Exercise objective:
Set down the data below from its first line to the line holding "purple dumbbell [351,549,416,626]", inclusive; omit all pictures.
####
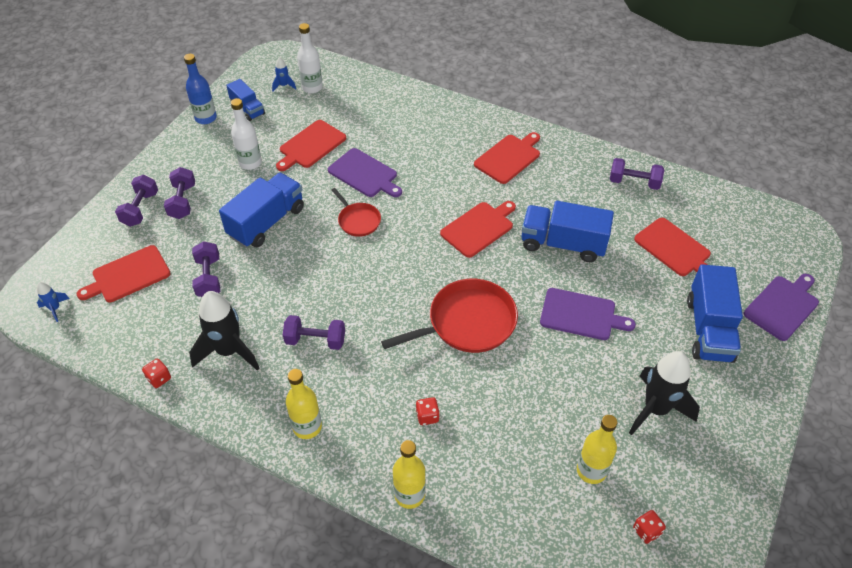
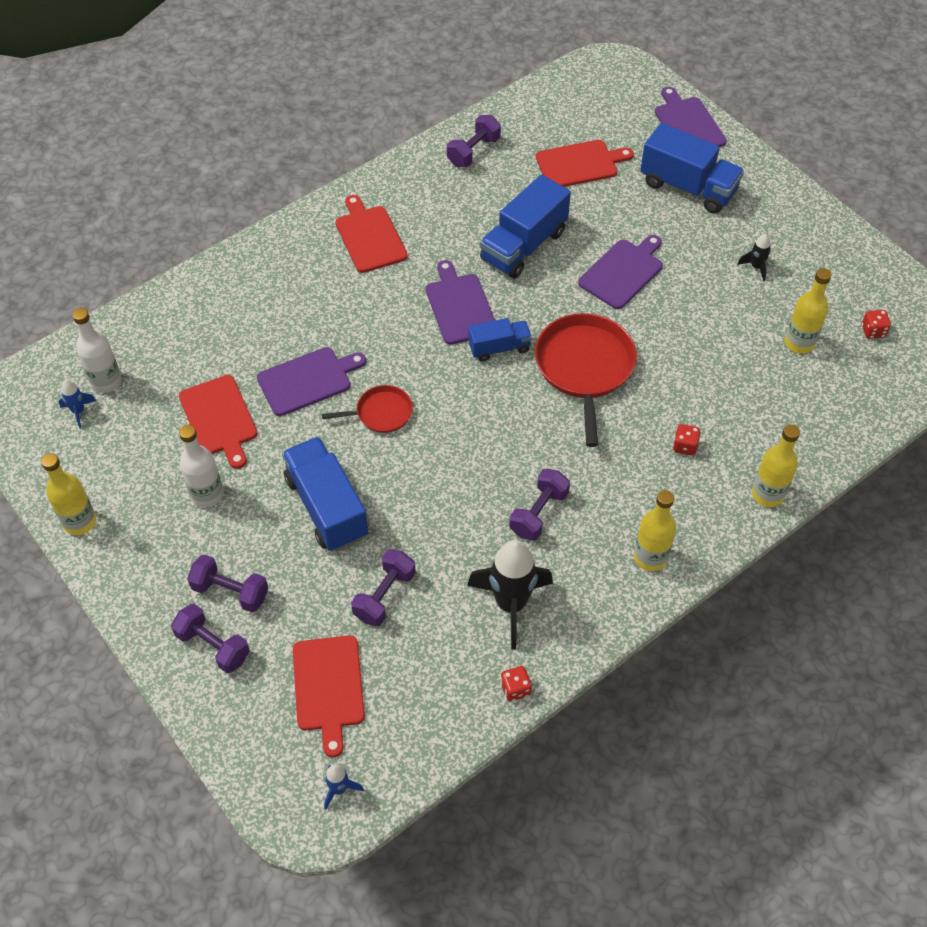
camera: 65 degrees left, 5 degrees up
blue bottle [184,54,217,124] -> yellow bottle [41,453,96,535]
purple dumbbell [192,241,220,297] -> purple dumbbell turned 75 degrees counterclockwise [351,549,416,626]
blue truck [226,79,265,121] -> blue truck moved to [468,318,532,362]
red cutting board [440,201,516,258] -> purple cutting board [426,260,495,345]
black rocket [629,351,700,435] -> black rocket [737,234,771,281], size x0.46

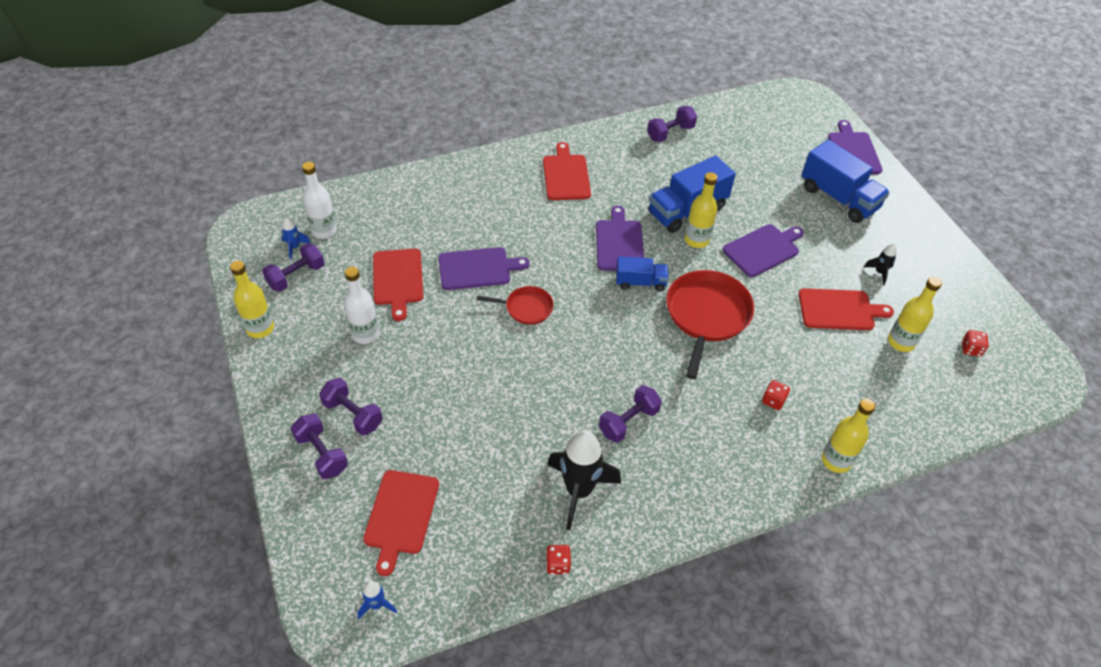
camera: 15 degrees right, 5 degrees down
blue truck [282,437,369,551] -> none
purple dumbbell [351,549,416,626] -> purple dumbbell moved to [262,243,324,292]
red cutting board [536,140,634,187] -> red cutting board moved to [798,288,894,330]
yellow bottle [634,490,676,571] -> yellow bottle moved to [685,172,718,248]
####
Response to this task:
camera: 65 degrees left, 5 degrees up
blue bottle [184,54,217,124] -> yellow bottle [41,453,96,535]
purple dumbbell [192,241,220,297] -> purple dumbbell turned 75 degrees counterclockwise [351,549,416,626]
blue truck [226,79,265,121] -> blue truck moved to [468,318,532,362]
red cutting board [440,201,516,258] -> purple cutting board [426,260,495,345]
black rocket [629,351,700,435] -> black rocket [737,234,771,281], size x0.46

camera: 15 degrees right, 5 degrees down
blue truck [282,437,369,551] -> none
purple dumbbell [351,549,416,626] -> purple dumbbell moved to [262,243,324,292]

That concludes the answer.